+++ Information +++

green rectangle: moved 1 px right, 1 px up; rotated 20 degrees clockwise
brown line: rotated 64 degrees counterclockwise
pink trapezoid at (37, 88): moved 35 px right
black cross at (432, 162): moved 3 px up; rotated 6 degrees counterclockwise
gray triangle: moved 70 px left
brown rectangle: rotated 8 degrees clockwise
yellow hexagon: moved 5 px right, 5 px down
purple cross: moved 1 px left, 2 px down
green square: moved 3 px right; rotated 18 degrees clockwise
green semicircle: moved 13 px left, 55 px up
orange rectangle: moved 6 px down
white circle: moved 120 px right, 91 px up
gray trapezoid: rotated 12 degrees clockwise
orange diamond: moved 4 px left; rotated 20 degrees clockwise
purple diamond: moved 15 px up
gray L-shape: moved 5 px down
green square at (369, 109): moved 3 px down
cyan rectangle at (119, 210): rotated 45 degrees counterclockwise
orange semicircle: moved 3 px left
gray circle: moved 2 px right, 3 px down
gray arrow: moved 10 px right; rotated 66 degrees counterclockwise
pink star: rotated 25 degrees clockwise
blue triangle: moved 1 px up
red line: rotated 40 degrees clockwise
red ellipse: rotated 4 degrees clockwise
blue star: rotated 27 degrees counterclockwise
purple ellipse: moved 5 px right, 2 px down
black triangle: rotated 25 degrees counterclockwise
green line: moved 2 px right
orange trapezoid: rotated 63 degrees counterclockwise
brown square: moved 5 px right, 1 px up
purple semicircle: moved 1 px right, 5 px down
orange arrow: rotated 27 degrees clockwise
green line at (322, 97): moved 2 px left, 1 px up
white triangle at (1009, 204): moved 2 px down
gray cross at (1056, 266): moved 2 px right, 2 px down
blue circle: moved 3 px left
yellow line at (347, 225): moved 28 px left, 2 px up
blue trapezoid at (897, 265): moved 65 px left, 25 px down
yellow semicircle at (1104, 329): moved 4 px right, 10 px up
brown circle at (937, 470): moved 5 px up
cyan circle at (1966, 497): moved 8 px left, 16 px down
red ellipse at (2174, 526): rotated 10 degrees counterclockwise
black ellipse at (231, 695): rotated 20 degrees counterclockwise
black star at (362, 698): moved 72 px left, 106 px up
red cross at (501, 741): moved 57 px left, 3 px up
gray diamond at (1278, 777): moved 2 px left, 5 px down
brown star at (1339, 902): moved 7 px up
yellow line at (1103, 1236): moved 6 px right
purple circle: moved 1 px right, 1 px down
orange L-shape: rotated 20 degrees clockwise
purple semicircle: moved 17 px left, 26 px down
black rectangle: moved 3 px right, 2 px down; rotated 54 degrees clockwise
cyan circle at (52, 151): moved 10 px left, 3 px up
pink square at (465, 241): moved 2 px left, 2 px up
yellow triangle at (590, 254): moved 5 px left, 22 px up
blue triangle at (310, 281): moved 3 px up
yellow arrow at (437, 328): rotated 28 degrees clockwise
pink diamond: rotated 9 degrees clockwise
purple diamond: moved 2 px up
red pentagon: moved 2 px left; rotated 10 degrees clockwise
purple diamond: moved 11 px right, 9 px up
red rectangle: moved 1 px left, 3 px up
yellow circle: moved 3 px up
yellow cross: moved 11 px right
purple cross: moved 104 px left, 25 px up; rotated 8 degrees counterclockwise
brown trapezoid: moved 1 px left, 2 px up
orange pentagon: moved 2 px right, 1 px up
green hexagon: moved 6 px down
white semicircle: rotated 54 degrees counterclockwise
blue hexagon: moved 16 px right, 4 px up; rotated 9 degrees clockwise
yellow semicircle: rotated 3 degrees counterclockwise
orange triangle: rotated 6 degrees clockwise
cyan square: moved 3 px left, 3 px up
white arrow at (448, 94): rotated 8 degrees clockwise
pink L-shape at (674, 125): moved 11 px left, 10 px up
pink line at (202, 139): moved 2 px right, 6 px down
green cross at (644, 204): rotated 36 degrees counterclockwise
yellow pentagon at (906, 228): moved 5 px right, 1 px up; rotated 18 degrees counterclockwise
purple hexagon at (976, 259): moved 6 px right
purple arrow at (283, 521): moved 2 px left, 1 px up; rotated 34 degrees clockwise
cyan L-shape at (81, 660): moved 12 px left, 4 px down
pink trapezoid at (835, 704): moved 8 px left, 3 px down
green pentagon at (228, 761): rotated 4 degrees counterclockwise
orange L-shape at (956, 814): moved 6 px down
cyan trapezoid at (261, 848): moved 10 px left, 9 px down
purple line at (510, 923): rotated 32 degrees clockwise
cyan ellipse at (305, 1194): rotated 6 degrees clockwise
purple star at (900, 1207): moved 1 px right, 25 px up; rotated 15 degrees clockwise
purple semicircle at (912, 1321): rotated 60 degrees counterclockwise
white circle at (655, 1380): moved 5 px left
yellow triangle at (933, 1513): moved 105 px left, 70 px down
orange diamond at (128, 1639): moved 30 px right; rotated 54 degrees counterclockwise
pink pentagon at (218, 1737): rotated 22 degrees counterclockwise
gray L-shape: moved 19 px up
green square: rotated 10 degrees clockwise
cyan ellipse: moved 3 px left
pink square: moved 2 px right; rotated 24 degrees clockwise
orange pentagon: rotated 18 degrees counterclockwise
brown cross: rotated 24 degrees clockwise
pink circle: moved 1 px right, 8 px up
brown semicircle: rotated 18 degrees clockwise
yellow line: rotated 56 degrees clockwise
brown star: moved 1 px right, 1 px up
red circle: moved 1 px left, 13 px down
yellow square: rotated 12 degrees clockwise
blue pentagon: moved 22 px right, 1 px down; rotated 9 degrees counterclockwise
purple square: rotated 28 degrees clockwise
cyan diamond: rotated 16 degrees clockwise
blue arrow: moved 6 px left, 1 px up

+++

Exercise aim: From the listing above, the lines starting with the one that has "yellow cross: moved 11 px right" and running through the one that has "purple arrow at" should be copied exactly, ends included.

Written solution:
yellow cross: moved 11 px right
purple cross: moved 104 px left, 25 px up; rotated 8 degrees counterclockwise
brown trapezoid: moved 1 px left, 2 px up
orange pentagon: moved 2 px right, 1 px up
green hexagon: moved 6 px down
white semicircle: rotated 54 degrees counterclockwise
blue hexagon: moved 16 px right, 4 px up; rotated 9 degrees clockwise
yellow semicircle: rotated 3 degrees counterclockwise
orange triangle: rotated 6 degrees clockwise
cyan square: moved 3 px left, 3 px up
white arrow at (448, 94): rotated 8 degrees clockwise
pink L-shape at (674, 125): moved 11 px left, 10 px up
pink line at (202, 139): moved 2 px right, 6 px down
green cross at (644, 204): rotated 36 degrees counterclockwise
yellow pentagon at (906, 228): moved 5 px right, 1 px up; rotated 18 degrees counterclockwise
purple hexagon at (976, 259): moved 6 px right
purple arrow at (283, 521): moved 2 px left, 1 px up; rotated 34 degrees clockwise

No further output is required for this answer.